▼

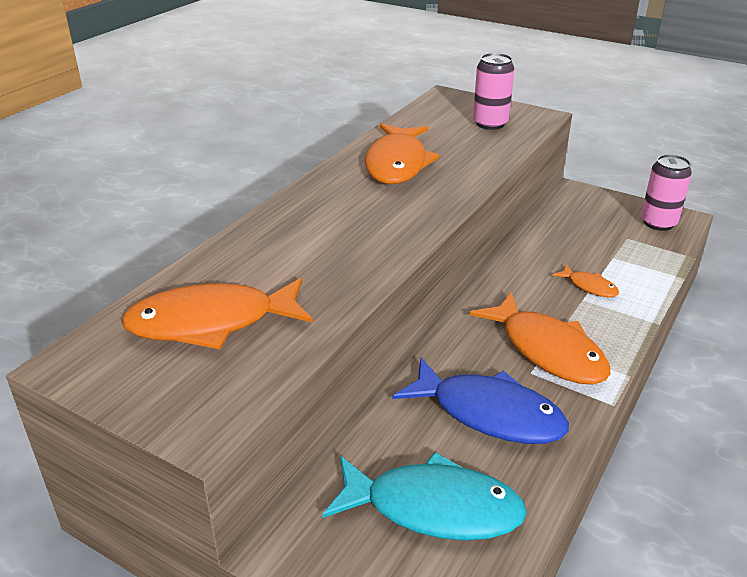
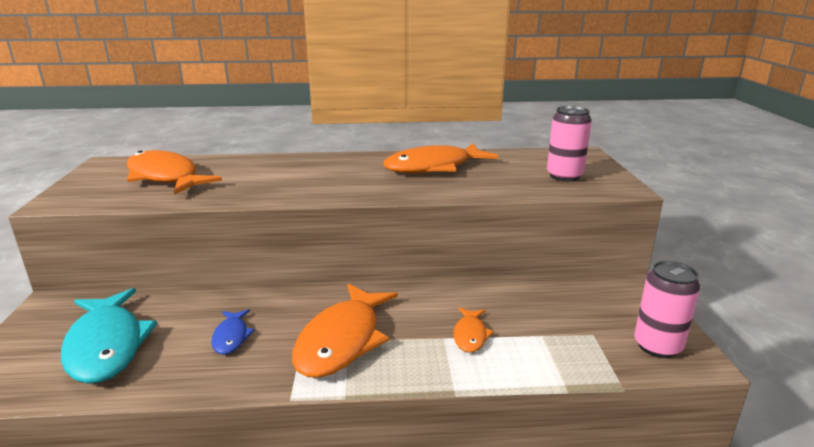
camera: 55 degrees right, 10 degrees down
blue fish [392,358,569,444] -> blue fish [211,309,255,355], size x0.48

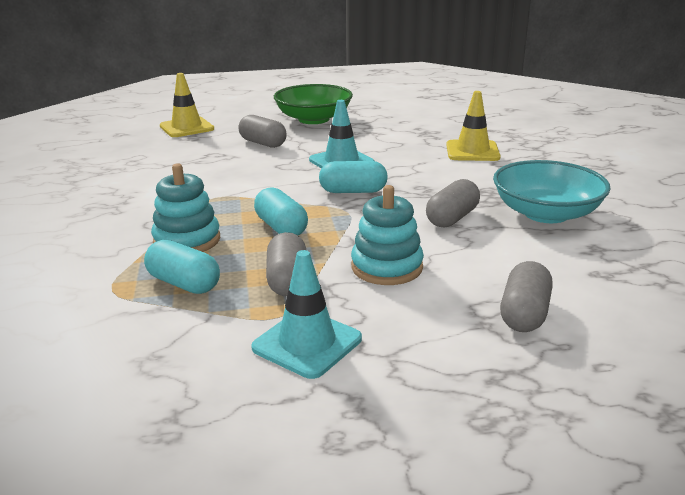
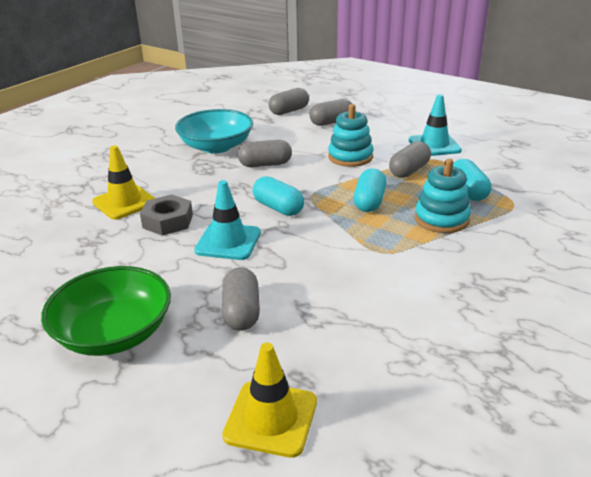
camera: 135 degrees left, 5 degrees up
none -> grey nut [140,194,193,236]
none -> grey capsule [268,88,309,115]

▲

- **ASSIGNMENT**
Exactly restate the lines from the one holding "blue fish [392,358,569,444]" to the final line of the records above, including both and excluding pictures.

- **ANSWER SECTION**
blue fish [392,358,569,444] -> blue fish [211,309,255,355], size x0.48

camera: 135 degrees left, 5 degrees up
none -> grey nut [140,194,193,236]
none -> grey capsule [268,88,309,115]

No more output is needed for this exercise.